SUPPLIED DATA:
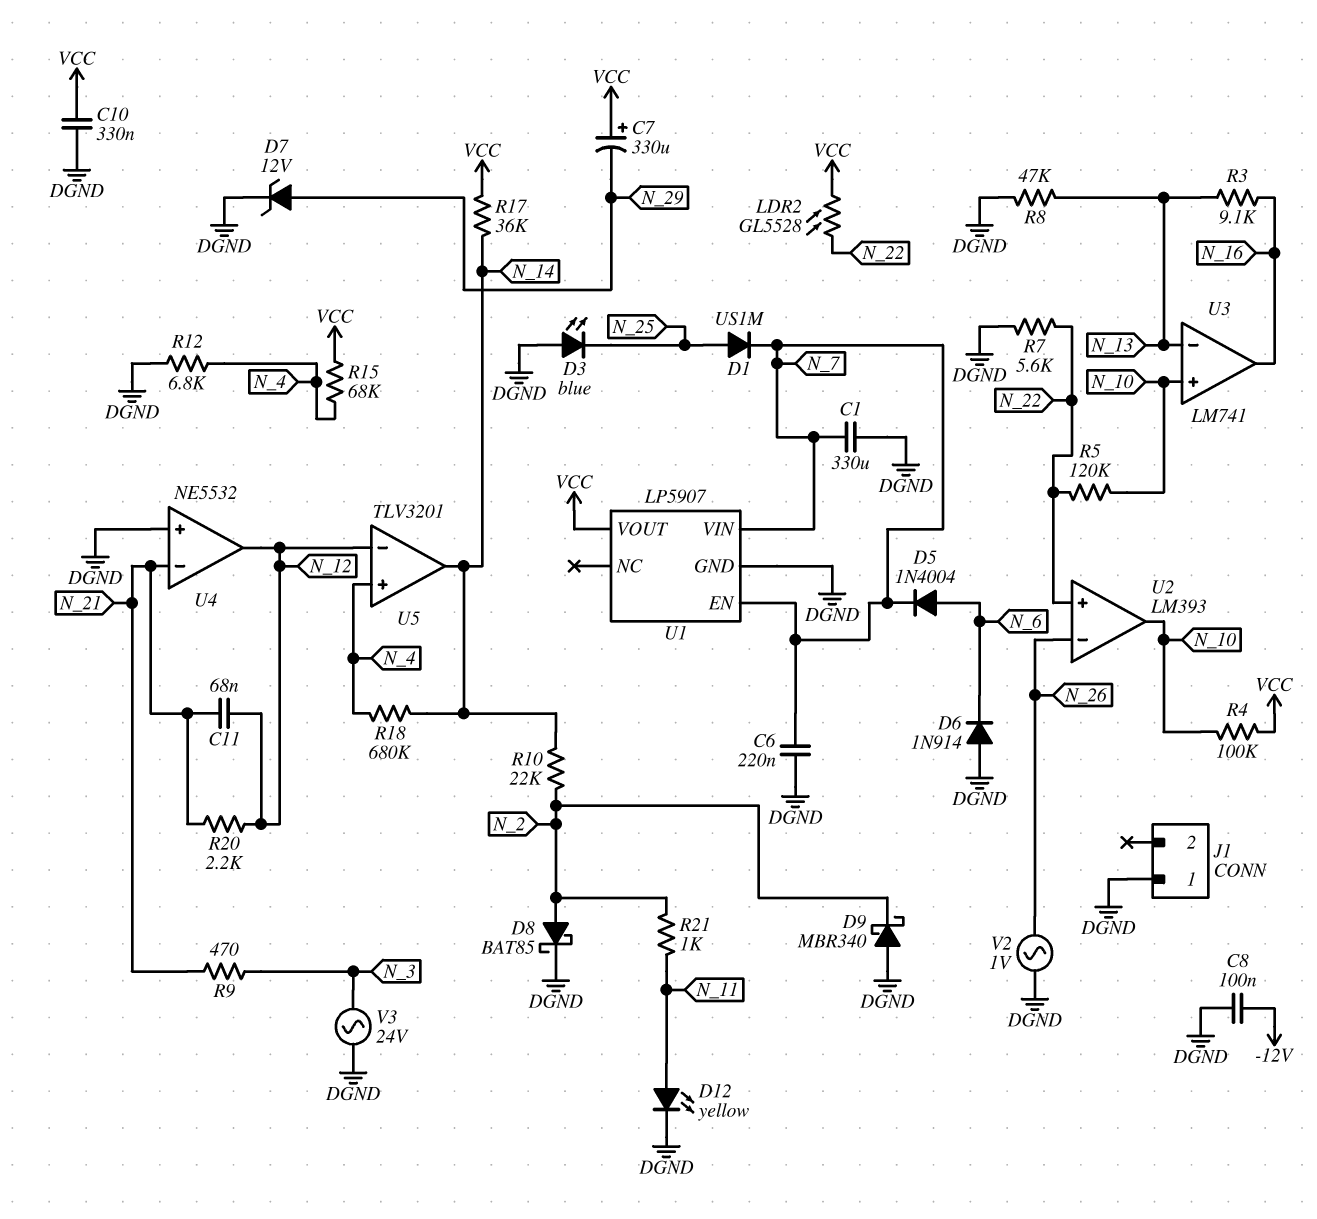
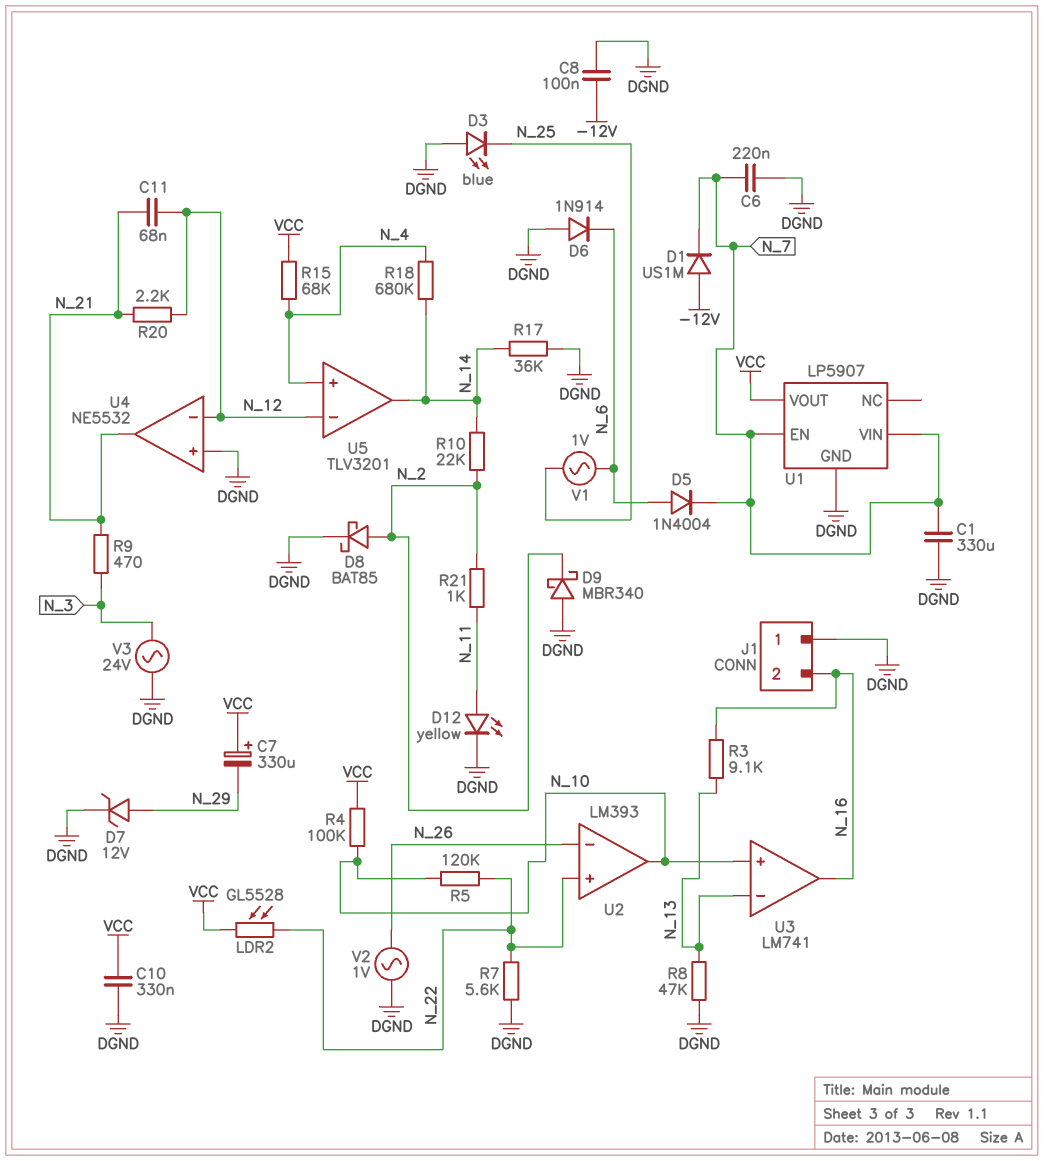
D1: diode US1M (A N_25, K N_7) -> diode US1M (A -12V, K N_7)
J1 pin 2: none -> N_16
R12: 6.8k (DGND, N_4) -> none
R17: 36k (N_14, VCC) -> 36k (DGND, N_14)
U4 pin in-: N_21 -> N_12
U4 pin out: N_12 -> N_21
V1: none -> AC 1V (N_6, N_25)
==
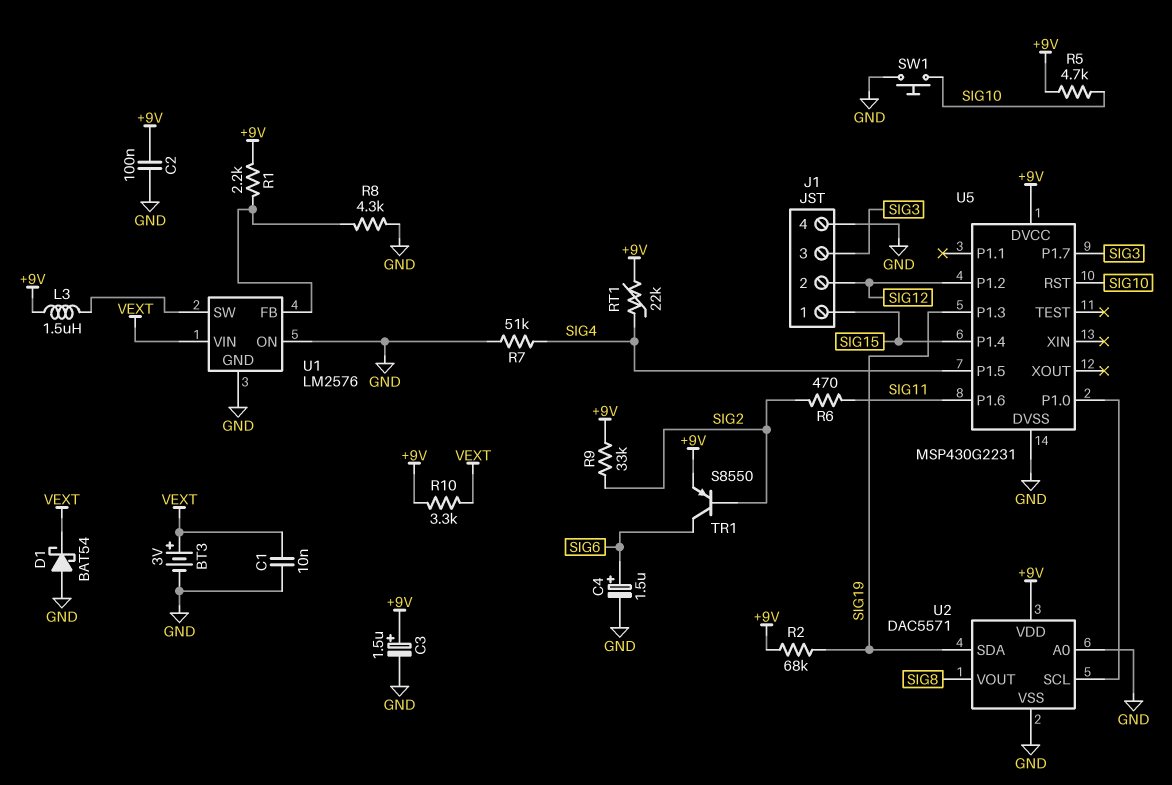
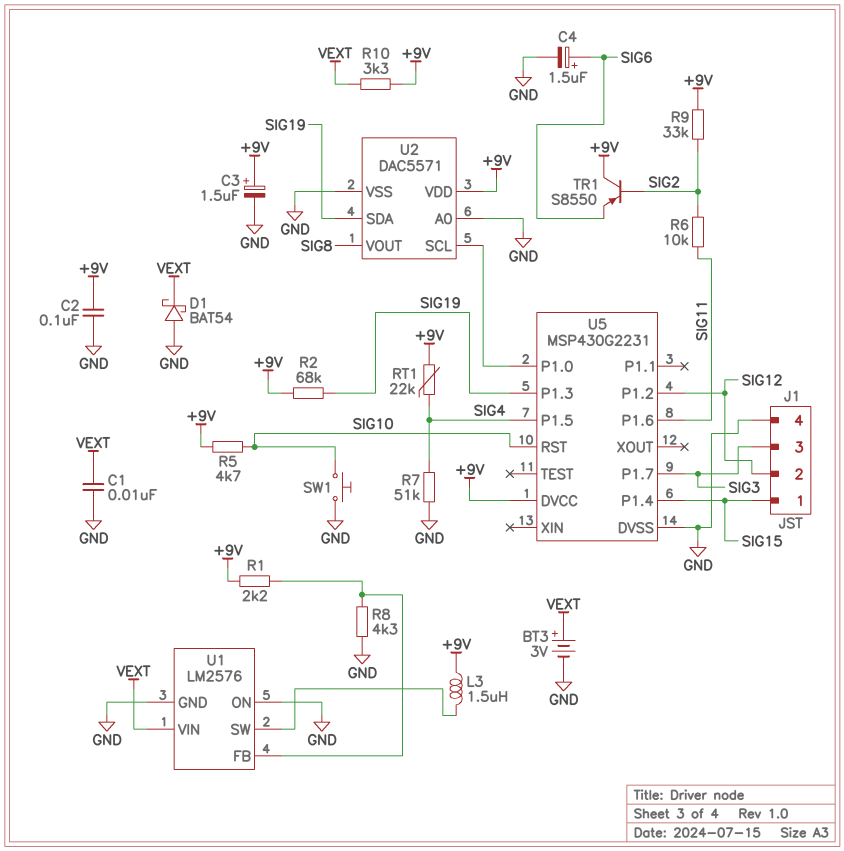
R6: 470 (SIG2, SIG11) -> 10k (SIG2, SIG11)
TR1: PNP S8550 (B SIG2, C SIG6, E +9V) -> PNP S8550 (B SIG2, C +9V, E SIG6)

EXERCISE DETAILS:
Within the material above, extract exactly the lines that start at the line containing "D1: diode US1M" and stop after the line containing "V1: none -> AC 1V (N_6, N_25)", and only those.

SOLUTION TO THIS TASK:
D1: diode US1M (A N_25, K N_7) -> diode US1M (A -12V, K N_7)
J1 pin 2: none -> N_16
R12: 6.8k (DGND, N_4) -> none
R17: 36k (N_14, VCC) -> 36k (DGND, N_14)
U4 pin in-: N_21 -> N_12
U4 pin out: N_12 -> N_21
V1: none -> AC 1V (N_6, N_25)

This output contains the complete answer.